* **What this task involves**: Write out the records beneath this line exactly as they appear, minus any images.

══ Input data ══

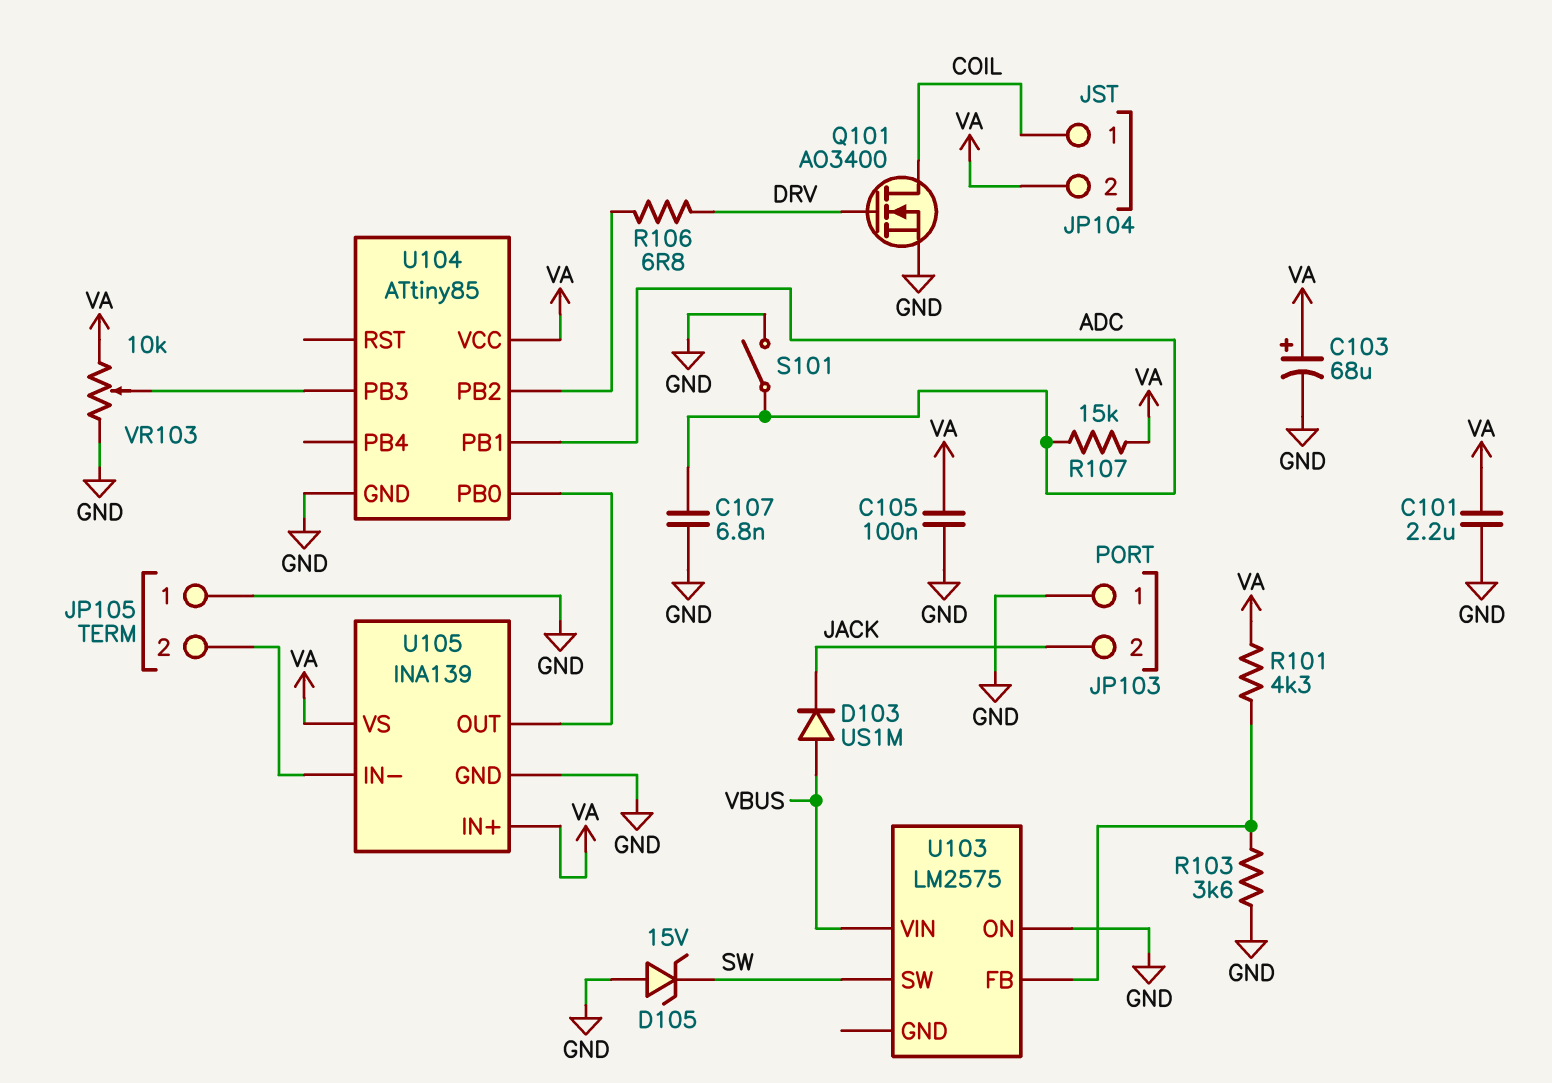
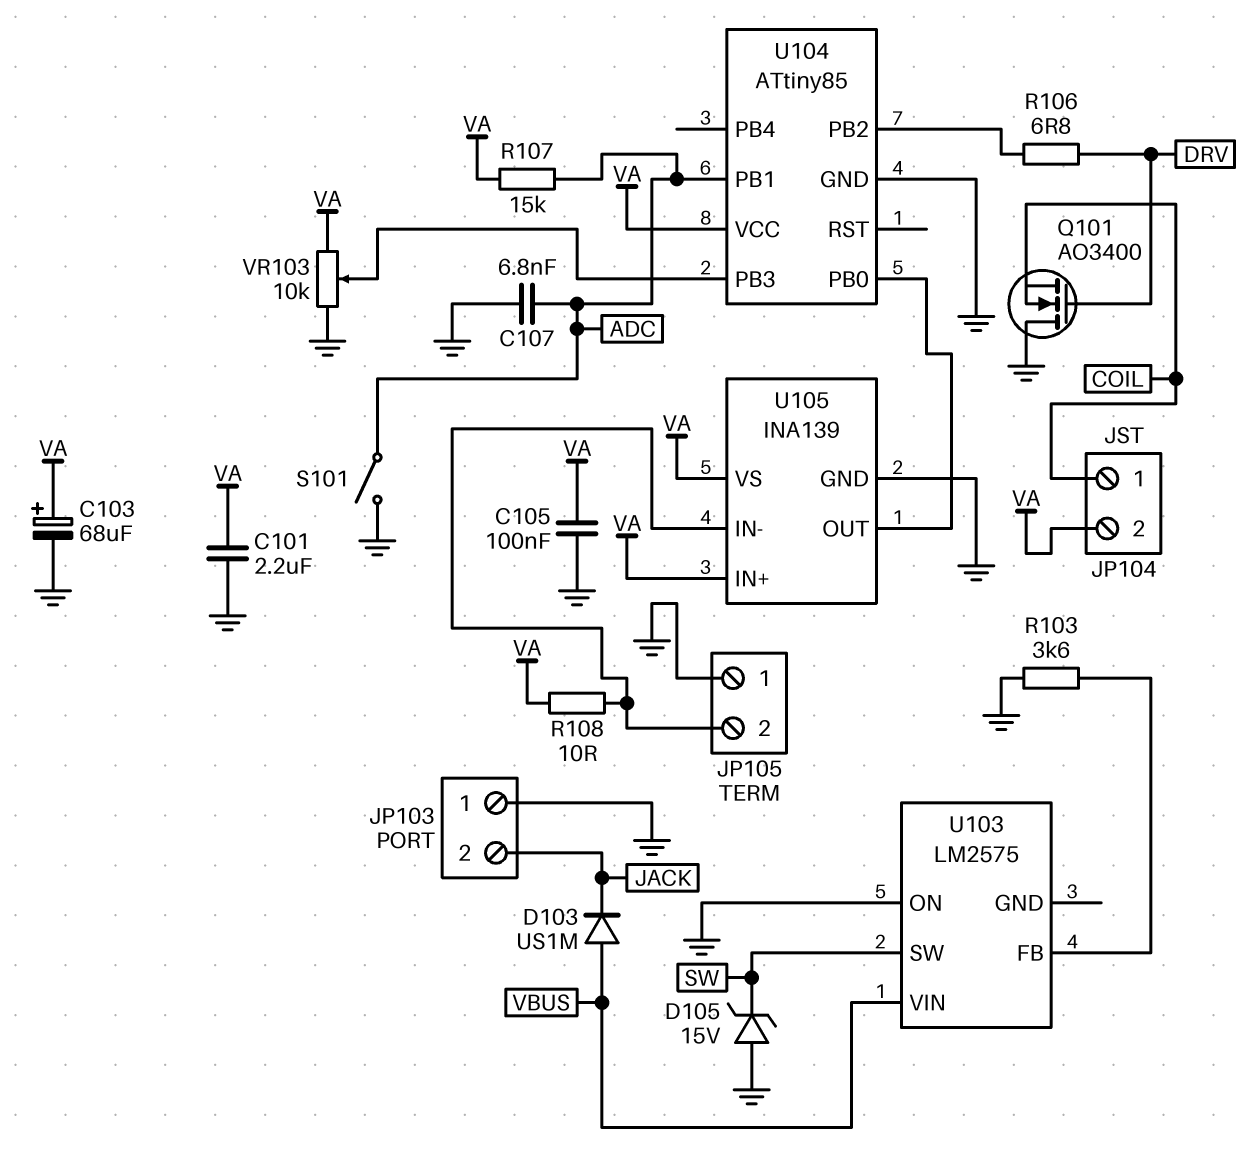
Q101: NMOS AO3400 (G DRV, D COIL, S GND) -> NMOS AO3400 (G DRV, D GND, S COIL)
R101: 4.3k (U103/FB, VA) -> none
R108: none -> 10 (JP105/2, VA)

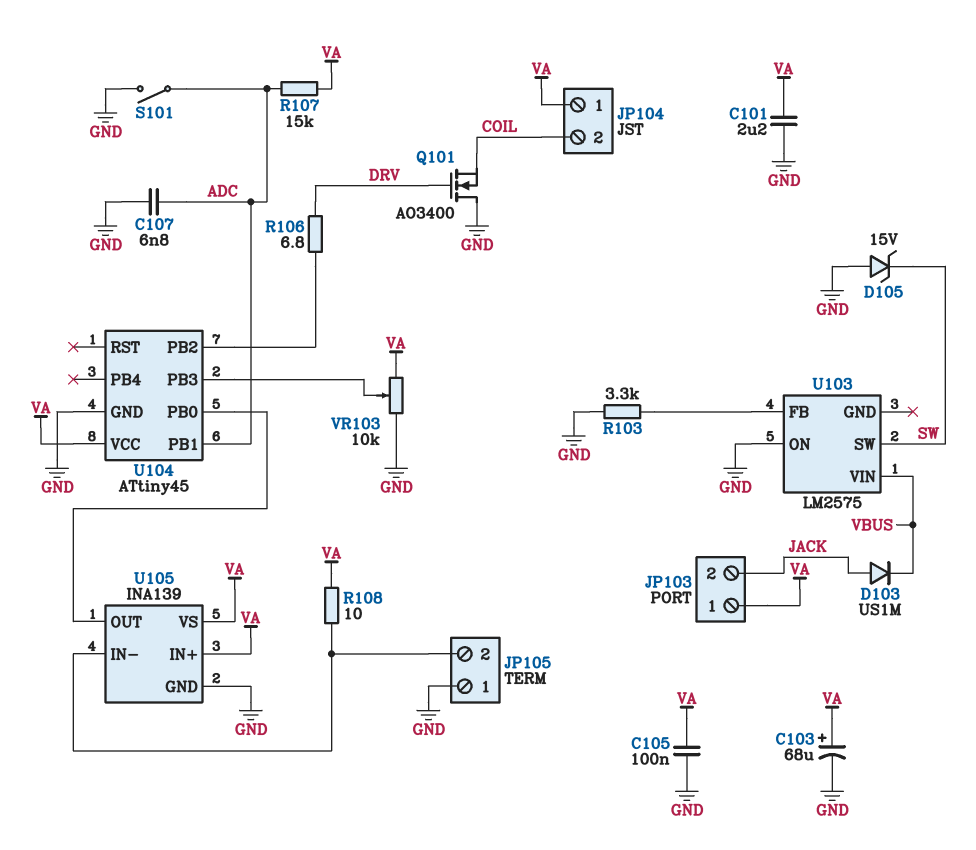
D103: diode US1M (A VBUS, K JACK) -> diode US1M (A JACK, K VBUS)
JP103 pin 1: GND -> VA
JP104 pin 1: COIL -> VA
JP104 pin 2: VA -> COIL
R103: 3.6k (GND, U103/FB) -> 3.3k (GND, U103/FB)
U104: ATtiny85 -> ATtiny45

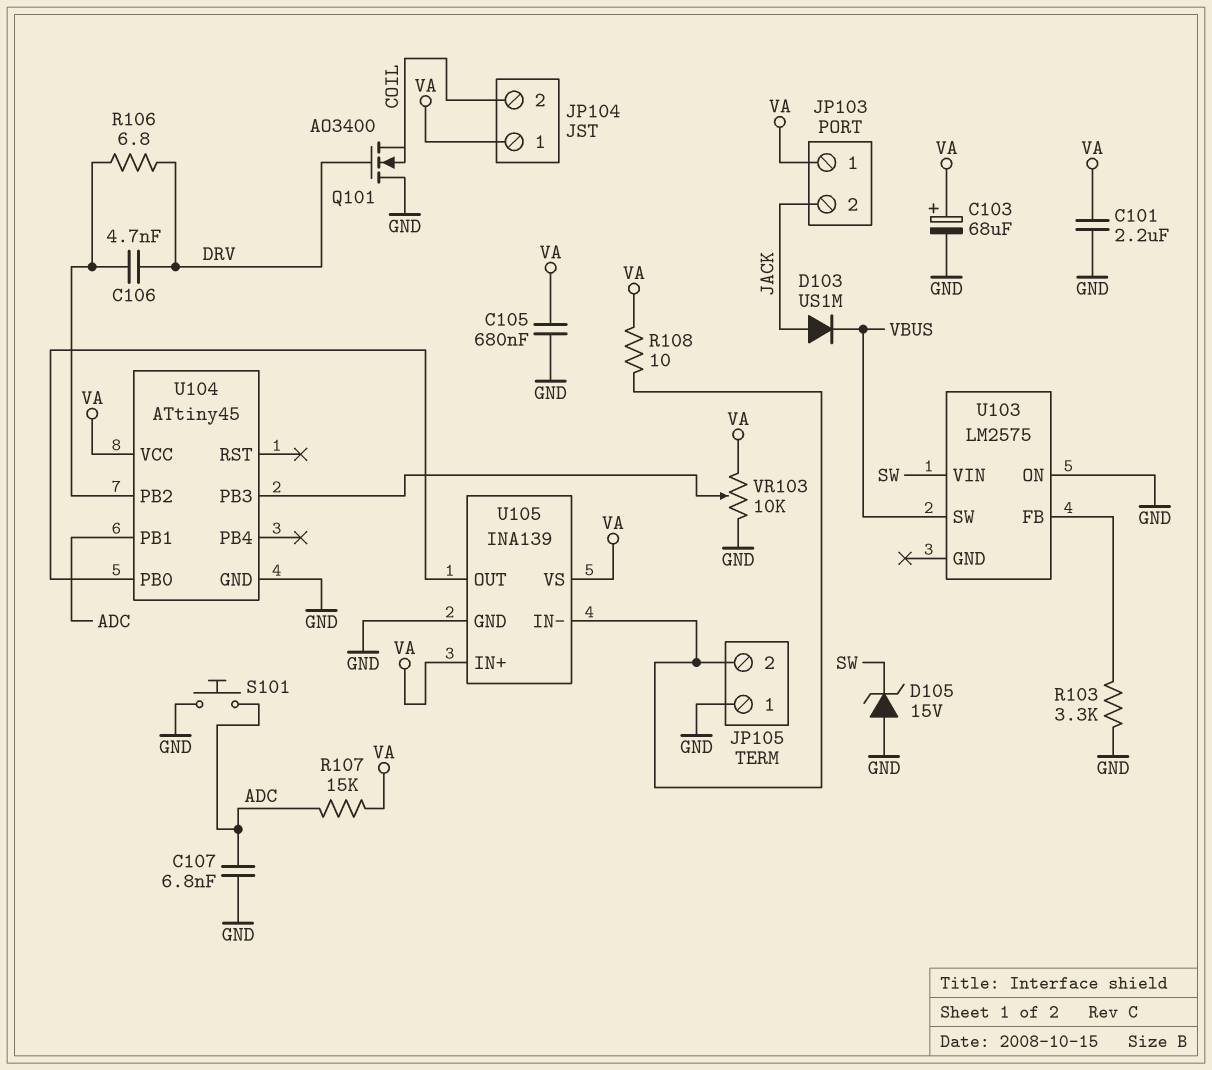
C105: 100nF (GND, VA) -> 680nF (GND, VA)
C106: none -> 4.7nF (DRV, U104/PB2)
S101: switch (ADC, GND) -> button (ADC, GND)
U103 pin SW: SW -> VBUS
U103 pin VIN: VBUS -> SW

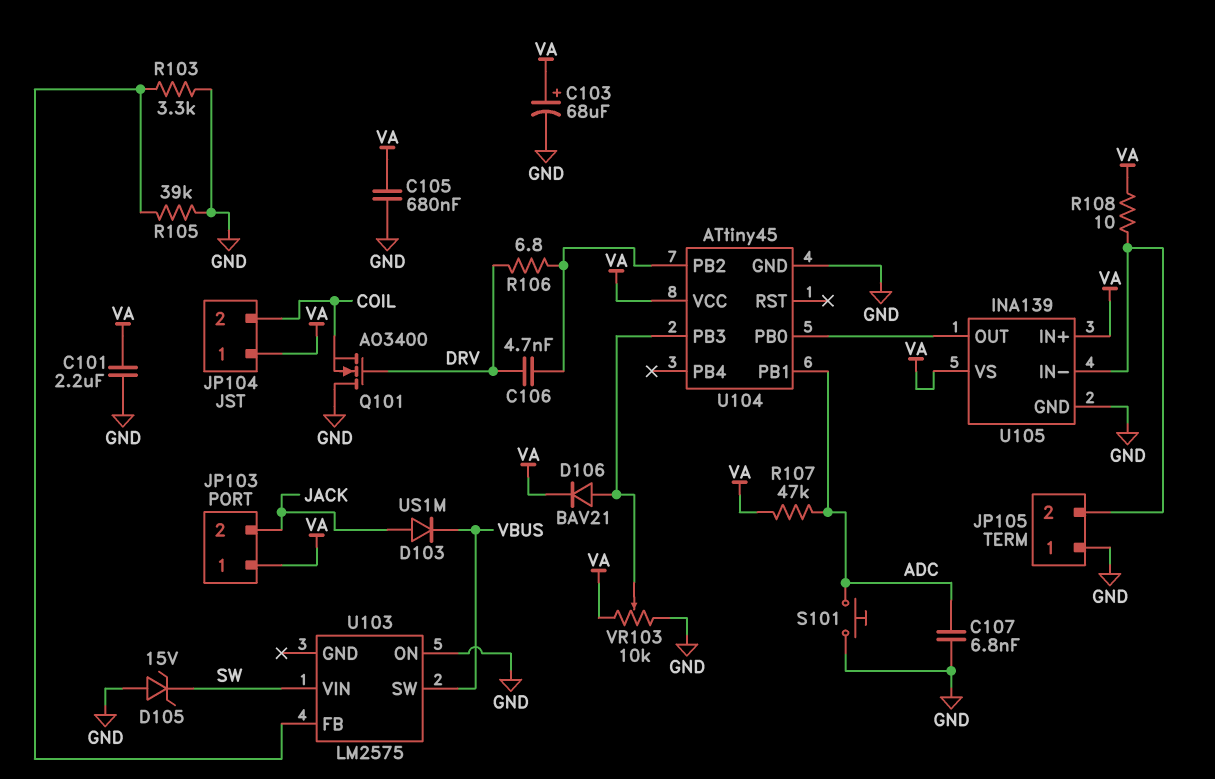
D106: none -> diode BAV21 (A U104/PB3, K VA)
R105: none -> 39k (GND, U103/FB)
R107: 15k (ADC, VA) -> 47k (ADC, VA)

═══

* **Your solution**:
Q101: NMOS AO3400 (G DRV, D COIL, S GND) -> NMOS AO3400 (G DRV, D GND, S COIL)
R101: 4.3k (U103/FB, VA) -> none
R108: none -> 10 (JP105/2, VA)

D103: diode US1M (A VBUS, K JACK) -> diode US1M (A JACK, K VBUS)
JP103 pin 1: GND -> VA
JP104 pin 1: COIL -> VA
JP104 pin 2: VA -> COIL
R103: 3.6k (GND, U103/FB) -> 3.3k (GND, U103/FB)
U104: ATtiny85 -> ATtiny45

C105: 100nF (GND, VA) -> 680nF (GND, VA)
C106: none -> 4.7nF (DRV, U104/PB2)
S101: switch (ADC, GND) -> button (ADC, GND)
U103 pin SW: SW -> VBUS
U103 pin VIN: VBUS -> SW

D106: none -> diode BAV21 (A U104/PB3, K VA)
R105: none -> 39k (GND, U103/FB)
R107: 15k (ADC, VA) -> 47k (ADC, VA)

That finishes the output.